:: RECORDS TO USE ::
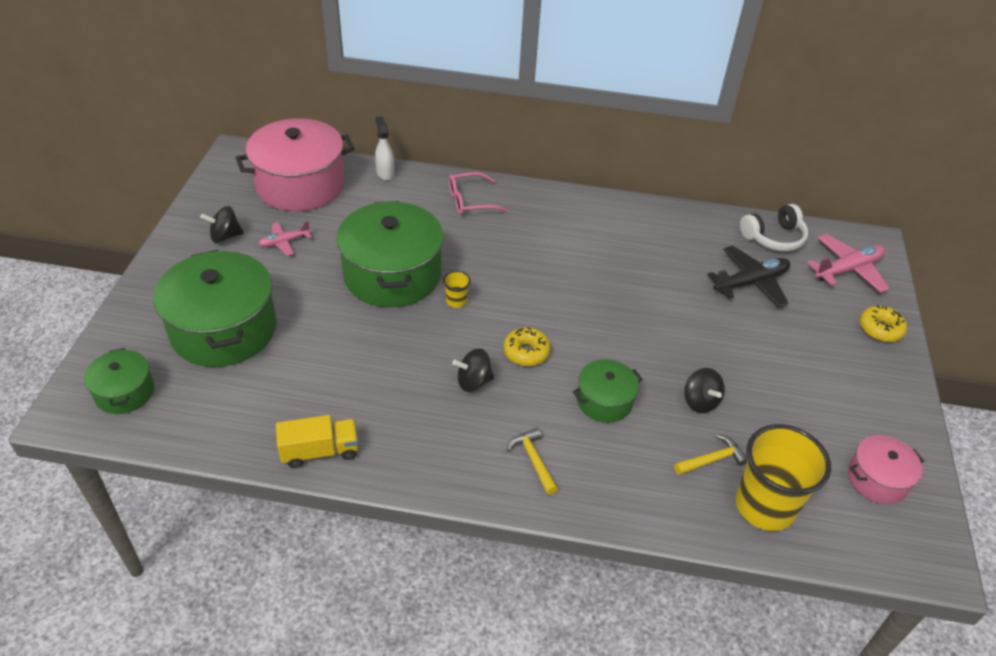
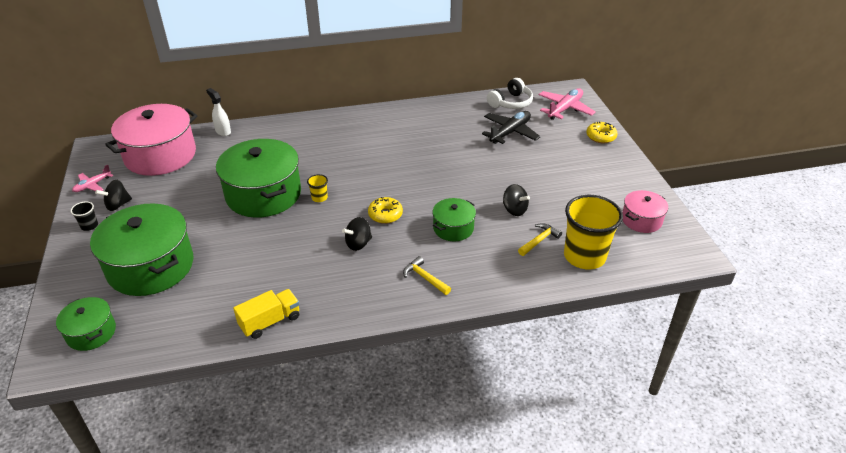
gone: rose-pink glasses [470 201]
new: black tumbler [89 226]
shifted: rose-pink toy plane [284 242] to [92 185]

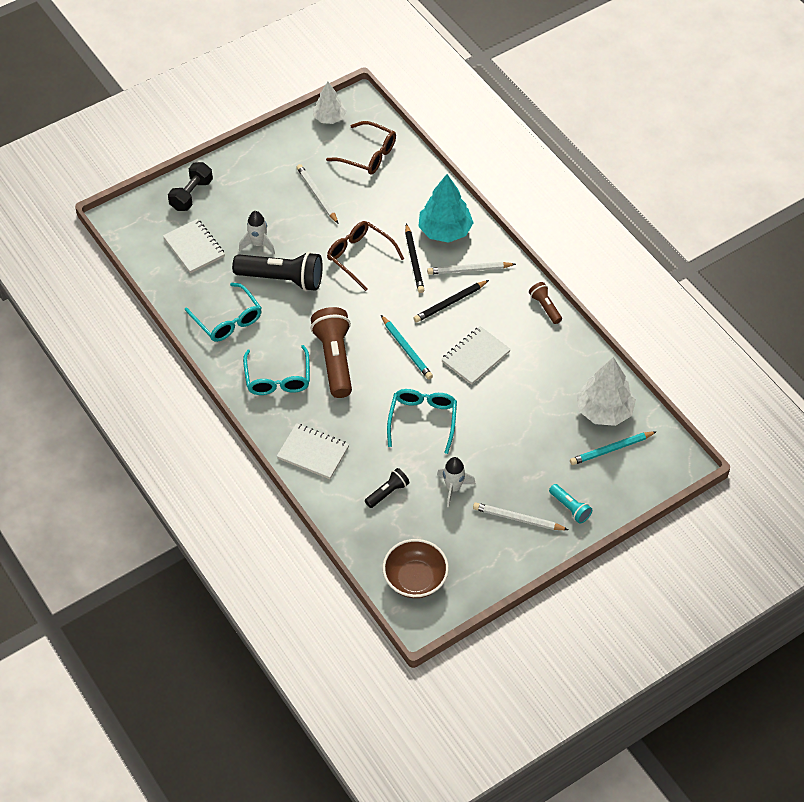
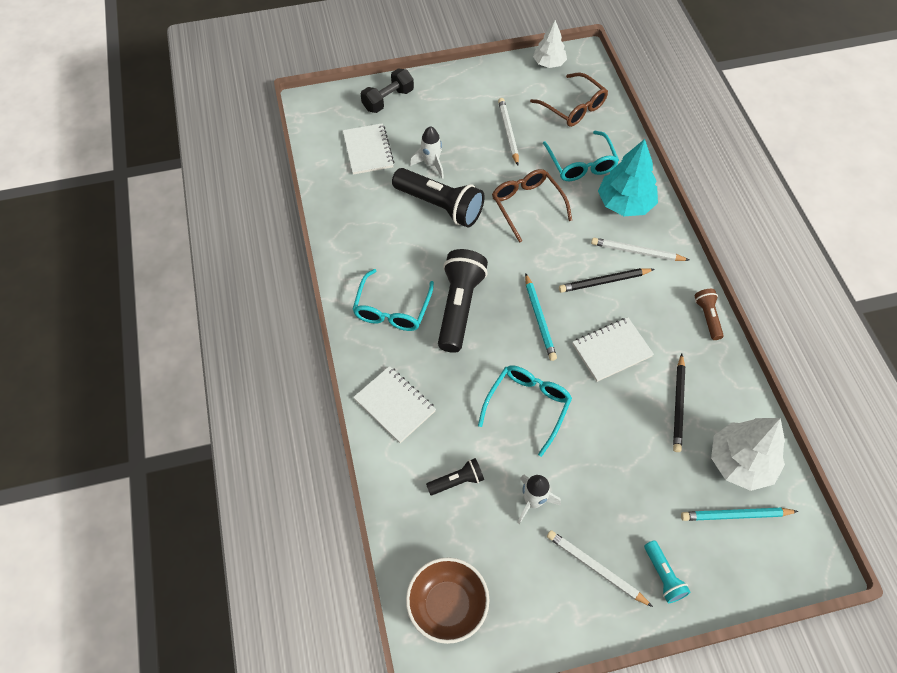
shifted: turquoise glasses [228 320] to [581 165]; black wooden pencil [414 261] to [678 405]
repainted: dark brown flashlight [335 359] to black flashlight [459 307]

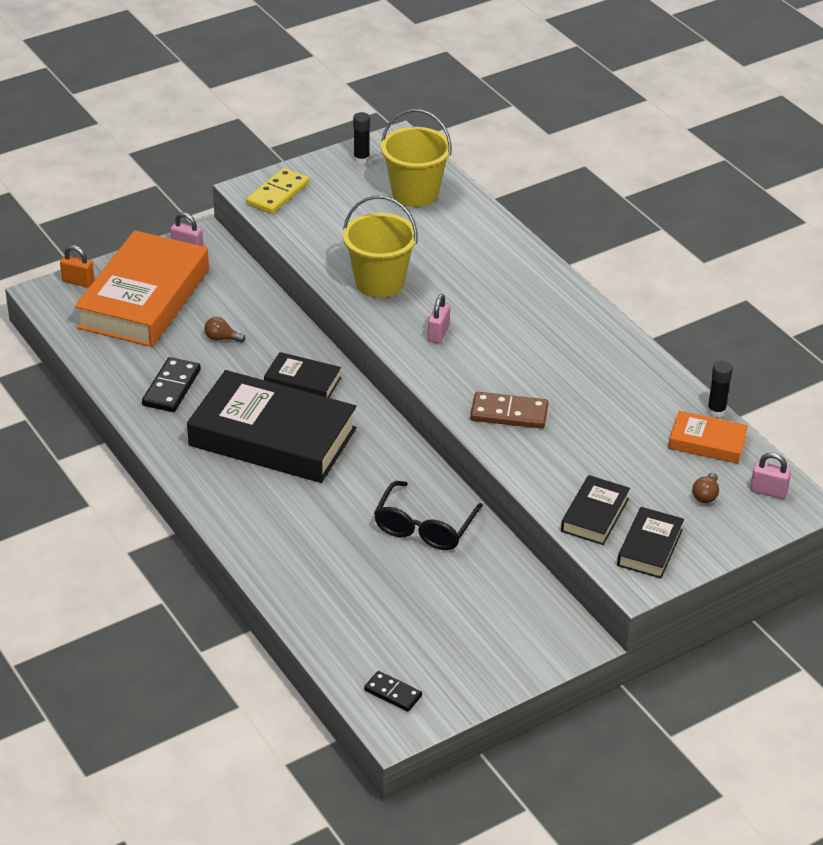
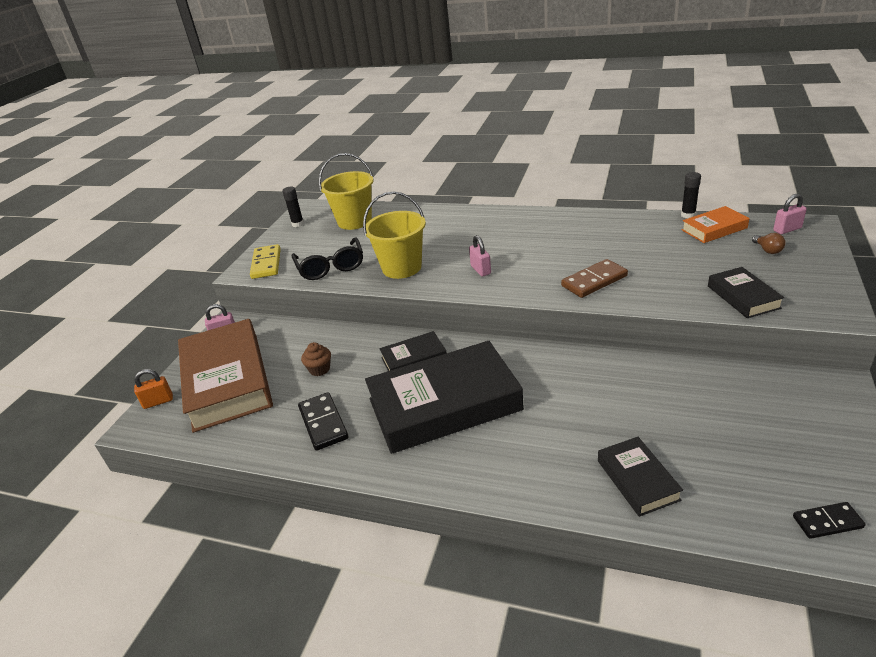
shifted: black glasses [424 527] to [331 267]; black hardcover [650 547] to [637 480]
swapped: dark brown bulb [222 338] to dark brown cupcake [319 369]
repainted: orange-coloured hardcover [144 298] to dark brown hardcover [227 381]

:: YOUR TASK ::
Each record needs to be reproduced exactly, and no image should be carried over.

:: TASK ANSWER ::
gone: rose-pink glasses [470 201]
new: black tumbler [89 226]
shifted: rose-pink toy plane [284 242] to [92 185]

shifted: turquoise glasses [228 320] to [581 165]; black wooden pencil [414 261] to [678 405]
repainted: dark brown flashlight [335 359] to black flashlight [459 307]

shifted: black glasses [424 527] to [331 267]; black hardcover [650 547] to [637 480]
swapped: dark brown bulb [222 338] to dark brown cupcake [319 369]
repainted: orange-coloured hardcover [144 298] to dark brown hardcover [227 381]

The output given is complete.